REQUIREMENT |
Could you show all lines in the entries below that contain the string "brick"?
*** SOURCE MATERIAL ***
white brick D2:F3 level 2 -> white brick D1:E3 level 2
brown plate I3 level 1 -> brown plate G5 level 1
*** End of SOURCE MATERIAL ***
*** SOURCE MATERIAL ***
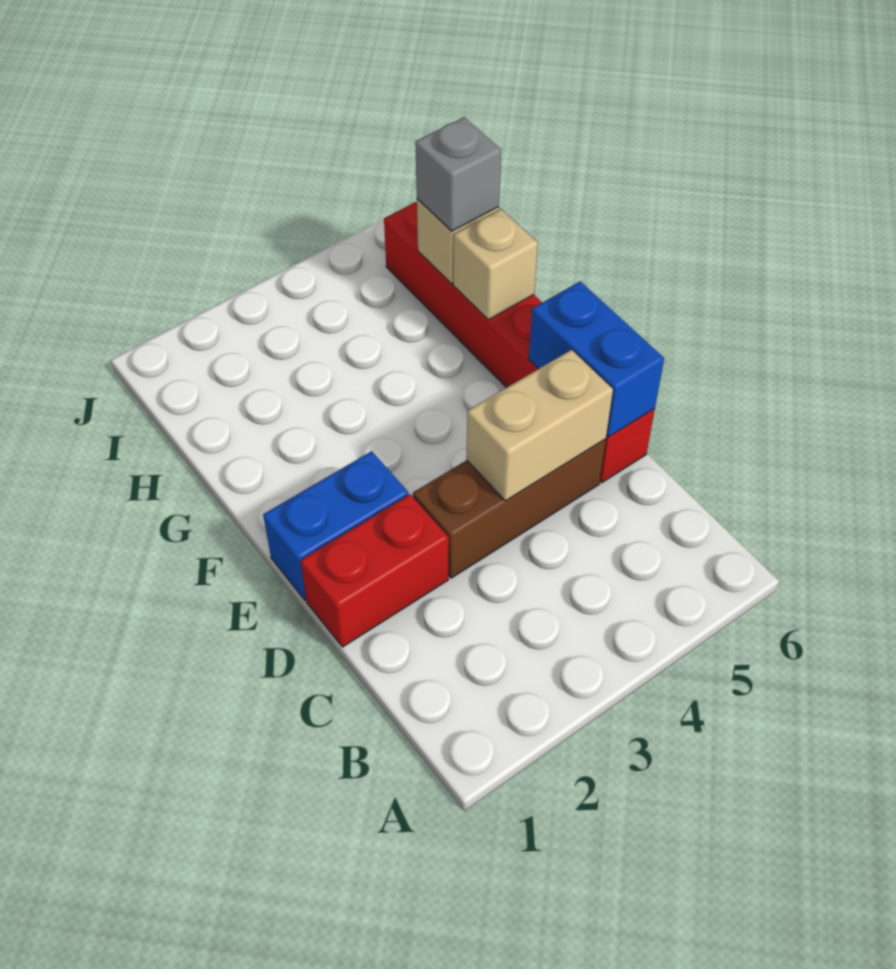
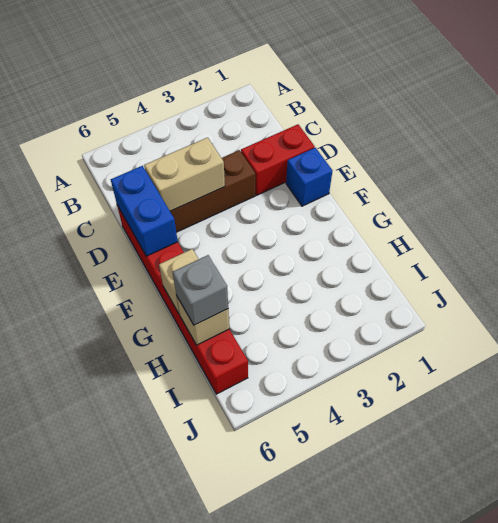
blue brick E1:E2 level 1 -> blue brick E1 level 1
*** End of SOURCE MATERIAL ***
*** SOURCE MATERIAL ***
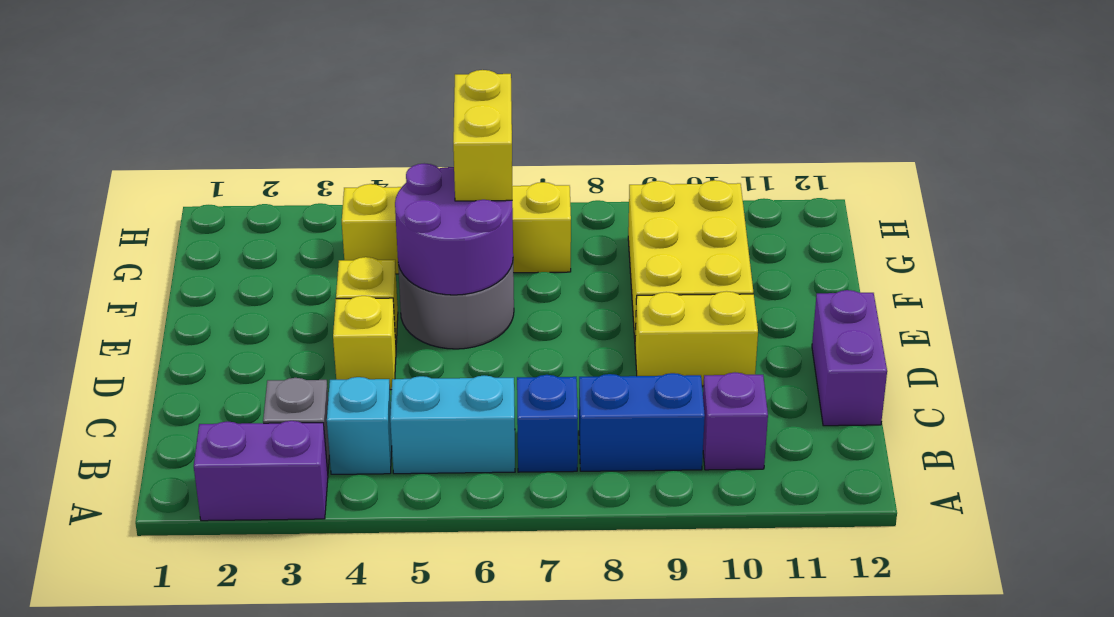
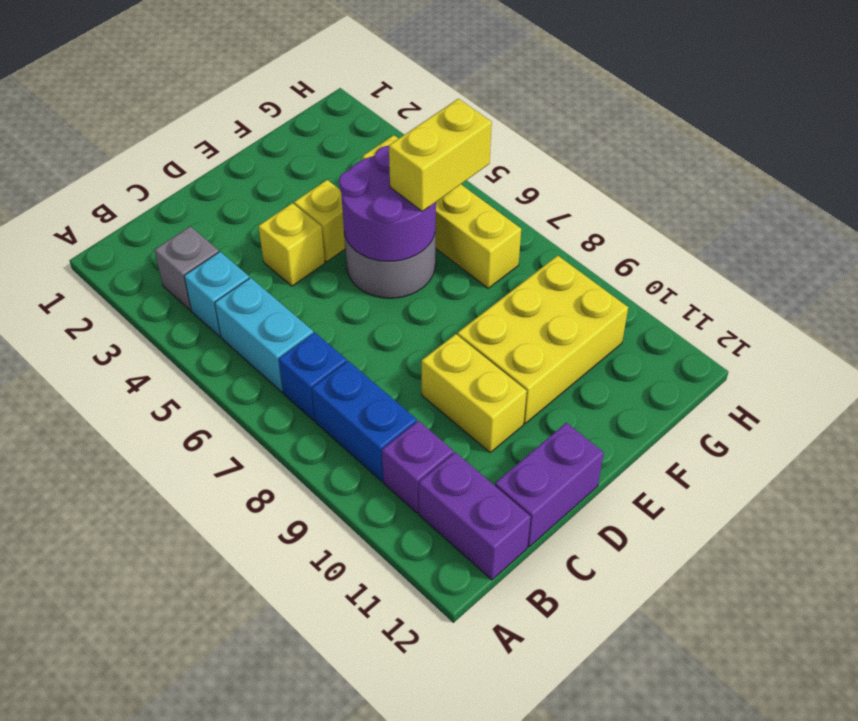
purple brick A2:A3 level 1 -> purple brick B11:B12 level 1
*** End of SOURCE MATERIAL ***
EXPECTED ANSWER |
white brick D2:F3 level 2 -> white brick D1:E3 level 2
blue brick E1:E2 level 1 -> blue brick E1 level 1
purple brick A2:A3 level 1 -> purple brick B11:B12 level 1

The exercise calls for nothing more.